**WORK TASK**
What is the number of lines in this listing that include "counterclockwise"? Answer with that number only.

**DATA FOR REVIEW**
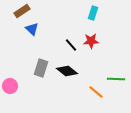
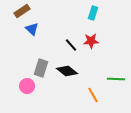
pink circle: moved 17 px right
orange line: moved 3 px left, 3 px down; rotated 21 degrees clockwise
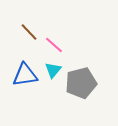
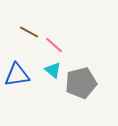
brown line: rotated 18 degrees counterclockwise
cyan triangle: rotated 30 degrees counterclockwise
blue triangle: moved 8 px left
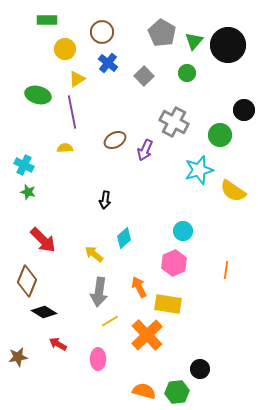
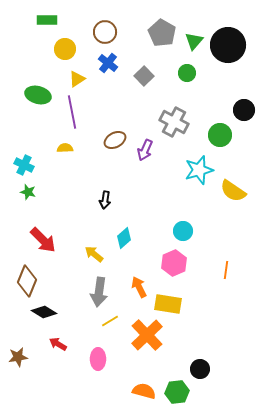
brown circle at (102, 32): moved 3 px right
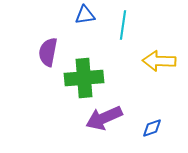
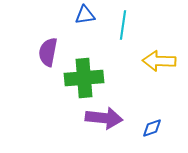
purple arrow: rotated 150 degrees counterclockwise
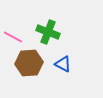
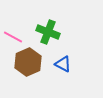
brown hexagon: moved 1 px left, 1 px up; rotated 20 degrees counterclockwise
--
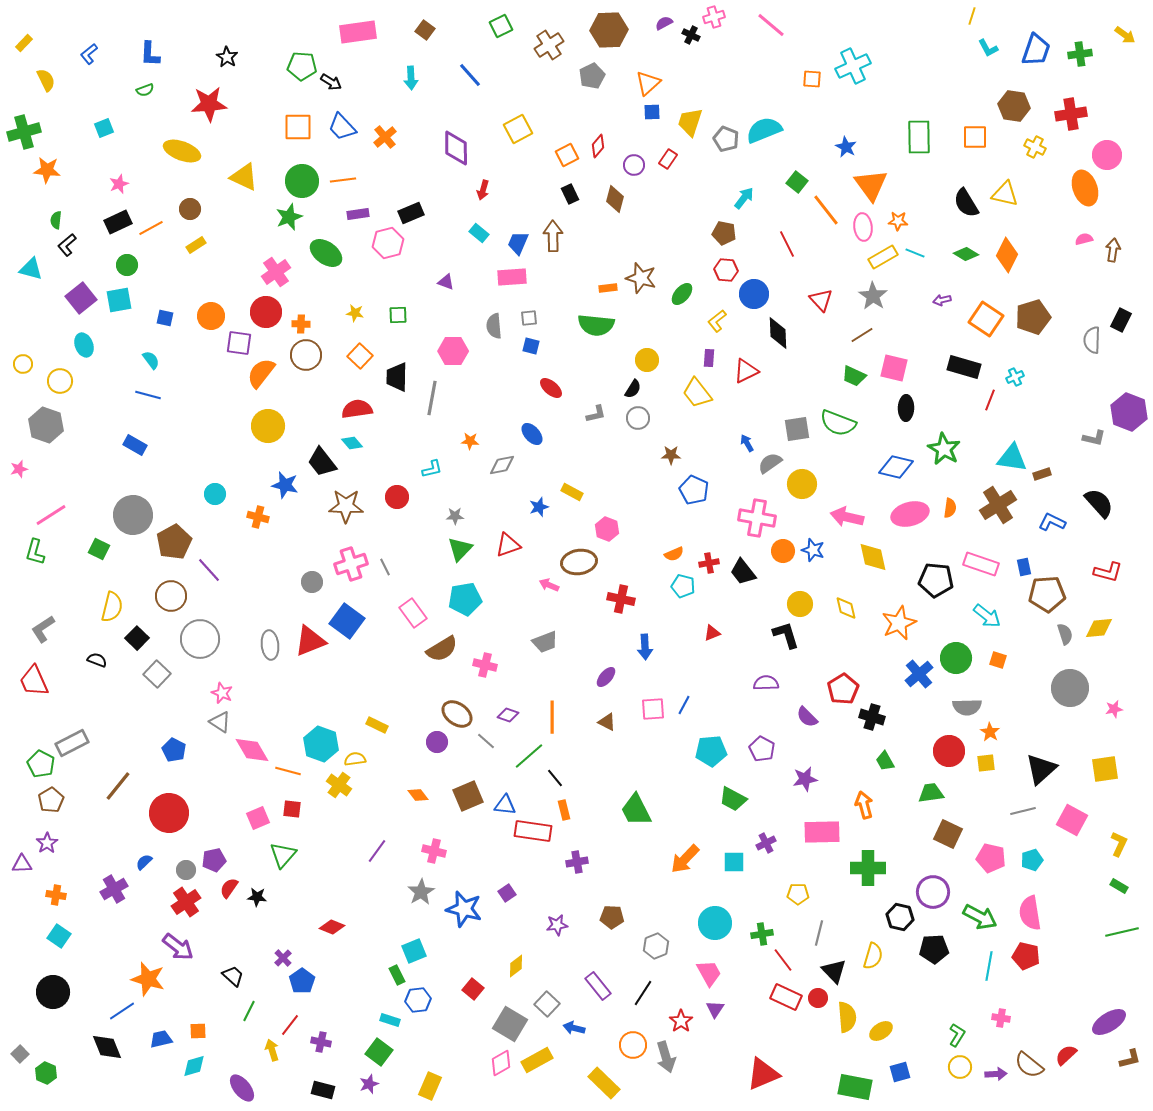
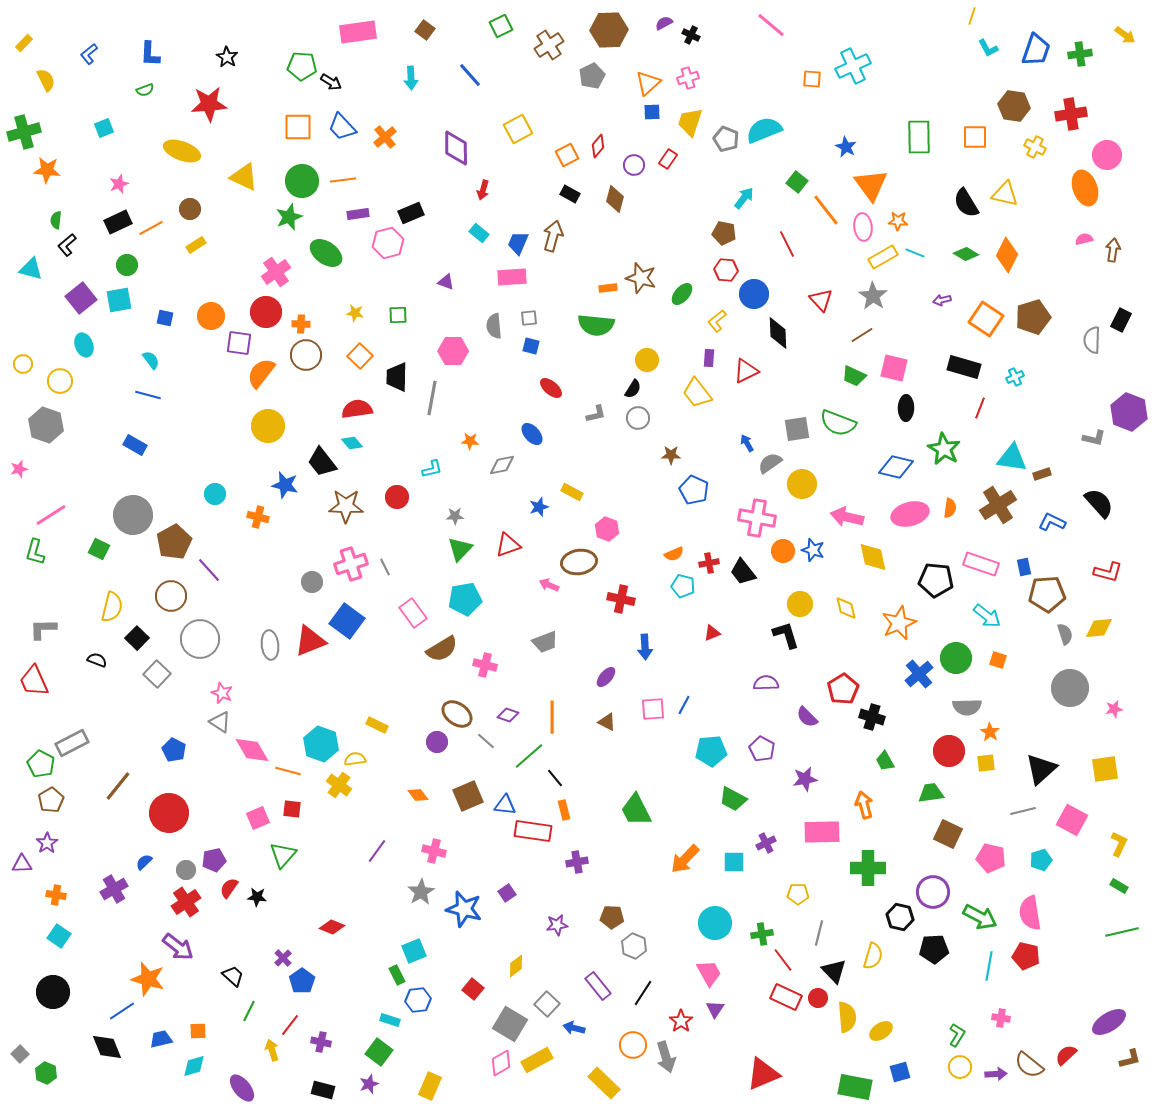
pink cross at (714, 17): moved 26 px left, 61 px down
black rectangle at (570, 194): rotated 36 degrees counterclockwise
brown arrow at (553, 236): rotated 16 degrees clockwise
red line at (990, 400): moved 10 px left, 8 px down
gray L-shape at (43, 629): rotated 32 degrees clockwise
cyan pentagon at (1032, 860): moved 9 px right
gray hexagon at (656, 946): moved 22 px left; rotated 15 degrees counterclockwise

**EXERCISE SOLUTION**
6